* _To do_
Please write out the entries below again, changing "origin" to "zero point" wherever it occurs and keeping everything else the same.

* _Material supplied_
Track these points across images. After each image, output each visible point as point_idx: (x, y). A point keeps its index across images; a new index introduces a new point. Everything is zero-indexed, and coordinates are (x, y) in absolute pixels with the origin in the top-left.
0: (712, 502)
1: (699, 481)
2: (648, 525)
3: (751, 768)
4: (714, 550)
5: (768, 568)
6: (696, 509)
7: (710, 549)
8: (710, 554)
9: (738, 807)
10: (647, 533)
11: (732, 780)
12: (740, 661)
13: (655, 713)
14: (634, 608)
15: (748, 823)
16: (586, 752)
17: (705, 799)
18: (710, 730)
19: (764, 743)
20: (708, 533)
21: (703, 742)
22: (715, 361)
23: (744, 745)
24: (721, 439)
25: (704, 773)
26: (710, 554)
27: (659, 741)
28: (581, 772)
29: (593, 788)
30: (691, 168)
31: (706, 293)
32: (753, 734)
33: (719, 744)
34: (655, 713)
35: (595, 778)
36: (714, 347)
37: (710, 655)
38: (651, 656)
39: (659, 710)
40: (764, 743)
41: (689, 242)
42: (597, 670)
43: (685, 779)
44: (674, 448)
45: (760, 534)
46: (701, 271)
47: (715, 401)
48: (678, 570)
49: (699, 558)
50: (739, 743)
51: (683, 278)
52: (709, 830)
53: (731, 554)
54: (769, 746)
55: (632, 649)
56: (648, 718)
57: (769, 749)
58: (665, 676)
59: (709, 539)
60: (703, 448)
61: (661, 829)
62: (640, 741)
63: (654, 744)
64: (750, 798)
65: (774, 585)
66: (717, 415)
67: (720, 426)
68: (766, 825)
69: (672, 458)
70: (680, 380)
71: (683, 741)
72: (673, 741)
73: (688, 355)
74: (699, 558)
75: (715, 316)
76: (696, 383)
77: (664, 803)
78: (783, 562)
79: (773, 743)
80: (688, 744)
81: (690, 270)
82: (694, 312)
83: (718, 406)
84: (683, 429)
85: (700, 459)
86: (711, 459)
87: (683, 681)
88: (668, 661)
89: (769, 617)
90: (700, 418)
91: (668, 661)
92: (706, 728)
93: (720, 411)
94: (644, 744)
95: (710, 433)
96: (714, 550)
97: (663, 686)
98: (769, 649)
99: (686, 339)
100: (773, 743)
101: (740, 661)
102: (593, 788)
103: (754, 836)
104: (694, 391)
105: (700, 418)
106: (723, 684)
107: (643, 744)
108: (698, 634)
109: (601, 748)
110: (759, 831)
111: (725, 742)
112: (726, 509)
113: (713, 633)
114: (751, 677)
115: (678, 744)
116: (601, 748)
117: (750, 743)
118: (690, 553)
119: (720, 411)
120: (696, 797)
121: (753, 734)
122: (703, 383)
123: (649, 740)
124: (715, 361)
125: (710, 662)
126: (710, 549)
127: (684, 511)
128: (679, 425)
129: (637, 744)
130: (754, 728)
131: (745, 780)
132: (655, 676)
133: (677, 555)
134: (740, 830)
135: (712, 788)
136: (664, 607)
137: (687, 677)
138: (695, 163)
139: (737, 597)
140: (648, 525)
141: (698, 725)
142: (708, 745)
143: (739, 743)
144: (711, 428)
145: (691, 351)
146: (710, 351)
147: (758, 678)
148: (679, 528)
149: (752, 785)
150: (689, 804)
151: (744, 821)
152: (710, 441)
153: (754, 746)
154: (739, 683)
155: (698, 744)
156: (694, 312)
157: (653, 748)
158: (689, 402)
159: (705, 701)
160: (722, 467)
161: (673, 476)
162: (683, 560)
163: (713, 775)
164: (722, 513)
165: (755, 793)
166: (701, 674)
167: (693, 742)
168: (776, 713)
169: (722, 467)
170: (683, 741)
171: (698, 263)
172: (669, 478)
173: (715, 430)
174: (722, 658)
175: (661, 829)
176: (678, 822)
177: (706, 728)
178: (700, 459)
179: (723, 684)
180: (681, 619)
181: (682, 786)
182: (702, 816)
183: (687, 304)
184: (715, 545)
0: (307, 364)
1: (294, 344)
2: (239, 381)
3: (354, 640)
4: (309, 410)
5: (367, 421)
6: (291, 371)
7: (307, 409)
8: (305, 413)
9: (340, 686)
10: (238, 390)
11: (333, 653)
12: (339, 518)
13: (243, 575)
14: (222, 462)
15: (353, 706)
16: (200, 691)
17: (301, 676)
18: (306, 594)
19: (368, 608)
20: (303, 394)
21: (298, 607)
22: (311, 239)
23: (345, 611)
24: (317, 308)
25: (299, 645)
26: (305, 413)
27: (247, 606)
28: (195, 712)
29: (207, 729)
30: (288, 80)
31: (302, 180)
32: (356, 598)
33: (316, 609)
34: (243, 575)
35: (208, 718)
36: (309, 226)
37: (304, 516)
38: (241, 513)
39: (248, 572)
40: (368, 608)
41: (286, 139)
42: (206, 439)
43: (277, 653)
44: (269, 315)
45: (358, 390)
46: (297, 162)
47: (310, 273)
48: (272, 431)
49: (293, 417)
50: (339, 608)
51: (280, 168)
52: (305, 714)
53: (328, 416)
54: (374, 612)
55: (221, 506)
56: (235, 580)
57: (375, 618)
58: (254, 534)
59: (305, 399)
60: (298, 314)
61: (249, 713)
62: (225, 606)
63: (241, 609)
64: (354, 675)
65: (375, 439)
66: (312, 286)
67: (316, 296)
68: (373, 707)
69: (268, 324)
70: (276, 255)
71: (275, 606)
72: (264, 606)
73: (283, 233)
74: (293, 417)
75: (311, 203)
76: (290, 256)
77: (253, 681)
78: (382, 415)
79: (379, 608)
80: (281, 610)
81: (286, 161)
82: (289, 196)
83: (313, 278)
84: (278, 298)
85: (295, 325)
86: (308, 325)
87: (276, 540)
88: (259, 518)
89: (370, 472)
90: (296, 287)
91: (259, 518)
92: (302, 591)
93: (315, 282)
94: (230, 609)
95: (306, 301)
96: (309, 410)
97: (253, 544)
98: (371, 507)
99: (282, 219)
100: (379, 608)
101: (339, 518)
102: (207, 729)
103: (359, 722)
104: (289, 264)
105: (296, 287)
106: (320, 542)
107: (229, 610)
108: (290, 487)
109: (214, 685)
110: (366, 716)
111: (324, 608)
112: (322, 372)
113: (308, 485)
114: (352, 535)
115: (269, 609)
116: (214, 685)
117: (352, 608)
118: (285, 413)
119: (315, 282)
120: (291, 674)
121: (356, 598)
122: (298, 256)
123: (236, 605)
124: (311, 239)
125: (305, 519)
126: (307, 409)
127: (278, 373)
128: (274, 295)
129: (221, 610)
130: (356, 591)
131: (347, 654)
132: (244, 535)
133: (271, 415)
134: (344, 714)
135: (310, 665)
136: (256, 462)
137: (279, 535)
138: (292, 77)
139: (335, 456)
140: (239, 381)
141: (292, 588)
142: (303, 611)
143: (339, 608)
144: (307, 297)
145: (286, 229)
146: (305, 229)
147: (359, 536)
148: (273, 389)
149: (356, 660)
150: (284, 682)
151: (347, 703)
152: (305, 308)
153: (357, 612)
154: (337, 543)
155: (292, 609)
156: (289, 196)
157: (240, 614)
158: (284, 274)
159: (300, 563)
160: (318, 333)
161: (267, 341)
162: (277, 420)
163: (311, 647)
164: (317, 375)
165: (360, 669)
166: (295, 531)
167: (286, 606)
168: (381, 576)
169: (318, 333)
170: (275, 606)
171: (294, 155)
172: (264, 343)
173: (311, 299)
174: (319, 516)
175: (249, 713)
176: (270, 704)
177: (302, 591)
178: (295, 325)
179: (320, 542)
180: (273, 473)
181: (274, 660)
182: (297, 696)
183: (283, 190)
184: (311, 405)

* _Response below_
Track these points across images. After each image, output each visible point as point_idx: (x, y). A point keeps its index across images; a new index introduces a new point. Everything is zero-indexed, and coordinates are (x, y) in absolute pixels with the zero point in the top-left.
0: (712, 502)
1: (699, 481)
2: (648, 525)
3: (751, 768)
4: (714, 550)
5: (768, 568)
6: (696, 509)
7: (710, 549)
8: (710, 554)
9: (738, 807)
10: (647, 533)
11: (732, 780)
12: (740, 661)
13: (655, 713)
14: (634, 608)
15: (748, 823)
16: (586, 752)
17: (705, 799)
18: (710, 730)
19: (764, 743)
20: (708, 533)
21: (703, 742)
22: (715, 361)
23: (744, 745)
24: (721, 439)
25: (704, 773)
26: (710, 554)
27: (659, 741)
28: (581, 772)
29: (593, 788)
30: (691, 168)
31: (706, 293)
32: (753, 734)
33: (719, 744)
34: (655, 713)
35: (595, 778)
36: (714, 347)
37: (710, 655)
38: (651, 656)
39: (659, 710)
40: (764, 743)
41: (689, 242)
42: (597, 670)
43: (685, 779)
44: (674, 448)
45: (760, 534)
46: (701, 271)
47: (715, 401)
48: (678, 570)
49: (699, 558)
50: (739, 743)
51: (683, 278)
52: (709, 830)
53: (731, 554)
54: (769, 746)
55: (632, 649)
56: (648, 718)
57: (769, 749)
58: (665, 676)
59: (709, 539)
60: (703, 448)
61: (661, 829)
62: (640, 741)
63: (654, 744)
64: (750, 798)
65: (774, 585)
66: (717, 415)
67: (720, 426)
68: (766, 825)
69: (672, 458)
70: (680, 380)
71: (683, 741)
72: (673, 741)
73: (688, 355)
74: (699, 558)
75: (715, 316)
76: (696, 383)
77: (664, 803)
78: (783, 562)
79: (773, 743)
80: (688, 744)
81: (690, 270)
82: (694, 312)
83: (718, 406)
84: (683, 429)
85: (700, 459)
86: (711, 459)
87: (683, 681)
88: (668, 661)
89: (769, 617)
90: (700, 418)
91: (668, 661)
92: (706, 728)
93: (720, 411)
94: (644, 744)
95: (710, 433)
96: (714, 550)
97: (663, 686)
98: (769, 649)
99: (686, 339)
100: (773, 743)
101: (740, 661)
102: (593, 788)
103: (754, 836)
104: (694, 391)
105: (700, 418)
106: (723, 684)
107: (643, 744)
108: (698, 634)
109: (601, 748)
110: (759, 831)
111: (725, 742)
112: (726, 509)
113: (713, 633)
114: (751, 677)
115: (678, 744)
116: (601, 748)
117: (750, 743)
118: (690, 553)
119: (720, 411)
120: (696, 797)
121: (753, 734)
122: (703, 383)
123: (649, 740)
124: (715, 361)
125: (710, 662)
126: (710, 549)
127: (684, 511)
128: (679, 425)
129: (637, 744)
130: (754, 728)
131: (745, 780)
132: (655, 676)
133: (677, 555)
134: (740, 830)
135: (712, 788)
136: (664, 607)
137: (687, 677)
138: (695, 163)
139: (737, 597)
140: (648, 525)
141: (698, 725)
142: (708, 745)
143: (739, 743)
144: (711, 428)
145: (691, 351)
146: (710, 351)
147: (758, 678)
148: (679, 528)
149: (752, 785)
150: (689, 804)
151: (744, 821)
152: (710, 441)
153: (754, 746)
154: (739, 683)
155: (698, 744)
156: (694, 312)
157: (653, 748)
158: (689, 402)
159: (705, 701)
160: (722, 467)
161: (673, 476)
162: (683, 560)
163: (713, 775)
164: (722, 513)
165: (755, 793)
166: (701, 674)
167: (693, 742)
168: (776, 713)
169: (722, 467)
170: (683, 741)
171: (698, 263)
172: (669, 478)
173: (715, 430)
174: (722, 658)
175: (661, 829)
176: (678, 822)
177: (706, 728)
178: (700, 459)
179: (723, 684)
180: (681, 619)
181: (682, 786)
182: (702, 816)
183: (687, 304)
184: (715, 545)
0: (307, 364)
1: (294, 344)
2: (239, 381)
3: (354, 640)
4: (309, 410)
5: (367, 421)
6: (291, 371)
7: (307, 409)
8: (305, 413)
9: (340, 686)
10: (238, 390)
11: (333, 653)
12: (339, 518)
13: (243, 575)
14: (222, 462)
15: (353, 706)
16: (200, 691)
17: (301, 676)
18: (306, 594)
19: (368, 608)
20: (303, 394)
21: (298, 607)
22: (311, 239)
23: (345, 611)
24: (317, 308)
25: (299, 645)
26: (305, 413)
27: (247, 606)
28: (195, 712)
29: (207, 729)
30: (288, 80)
31: (302, 180)
32: (356, 598)
33: (316, 609)
34: (243, 575)
35: (208, 718)
36: (309, 226)
37: (304, 516)
38: (241, 513)
39: (248, 572)
40: (368, 608)
41: (286, 139)
42: (206, 439)
43: (277, 653)
44: (269, 315)
45: (358, 390)
46: (297, 162)
47: (310, 273)
48: (272, 431)
49: (293, 417)
50: (339, 608)
51: (280, 168)
52: (305, 714)
53: (328, 416)
54: (374, 612)
55: (221, 506)
56: (235, 580)
57: (375, 618)
58: (254, 534)
59: (305, 399)
60: (298, 314)
61: (249, 713)
62: (225, 606)
63: (241, 609)
64: (354, 675)
65: (375, 439)
66: (312, 286)
67: (316, 296)
68: (373, 707)
69: (268, 324)
70: (276, 255)
71: (275, 606)
72: (264, 606)
73: (283, 233)
74: (293, 417)
75: (311, 203)
76: (290, 256)
77: (253, 681)
78: (382, 415)
79: (379, 608)
80: (281, 610)
81: (286, 161)
82: (289, 196)
83: (313, 278)
84: (278, 298)
85: (295, 325)
86: (308, 325)
87: (276, 540)
88: (259, 518)
89: (370, 472)
90: (296, 287)
91: (259, 518)
92: (302, 591)
93: (315, 282)
94: (230, 609)
95: (306, 301)
96: (309, 410)
97: (253, 544)
98: (371, 507)
99: (282, 219)
100: (379, 608)
101: (339, 518)
102: (207, 729)
103: (359, 722)
104: (289, 264)
105: (296, 287)
106: (320, 542)
107: (229, 610)
108: (290, 487)
109: (214, 685)
110: (366, 716)
111: (324, 608)
112: (322, 372)
113: (308, 485)
114: (352, 535)
115: (269, 609)
116: (214, 685)
117: (352, 608)
118: (285, 413)
119: (315, 282)
120: (291, 674)
121: (356, 598)
122: (298, 256)
123: (236, 605)
124: (311, 239)
125: (305, 519)
126: (307, 409)
127: (278, 373)
128: (274, 295)
129: (221, 610)
130: (356, 591)
131: (347, 654)
132: (244, 535)
133: (271, 415)
134: (344, 714)
135: (310, 665)
136: (256, 462)
137: (279, 535)
138: (292, 77)
139: (335, 456)
140: (239, 381)
141: (292, 588)
142: (303, 611)
143: (339, 608)
144: (307, 297)
145: (286, 229)
146: (305, 229)
147: (359, 536)
148: (273, 389)
149: (356, 660)
150: (284, 682)
151: (347, 703)
152: (305, 308)
153: (357, 612)
154: (337, 543)
155: (292, 609)
156: (289, 196)
157: (240, 614)
158: (284, 274)
159: (300, 563)
160: (318, 333)
161: (267, 341)
162: (277, 420)
163: (311, 647)
164: (317, 375)
165: (360, 669)
166: (295, 531)
167: (286, 606)
168: (381, 576)
169: (318, 333)
170: (275, 606)
171: (294, 155)
172: (264, 343)
173: (311, 299)
174: (319, 516)
175: (249, 713)
176: (270, 704)
177: (302, 591)
178: (295, 325)
179: (320, 542)
180: (273, 473)
181: (274, 660)
182: (297, 696)
183: (283, 190)
184: (311, 405)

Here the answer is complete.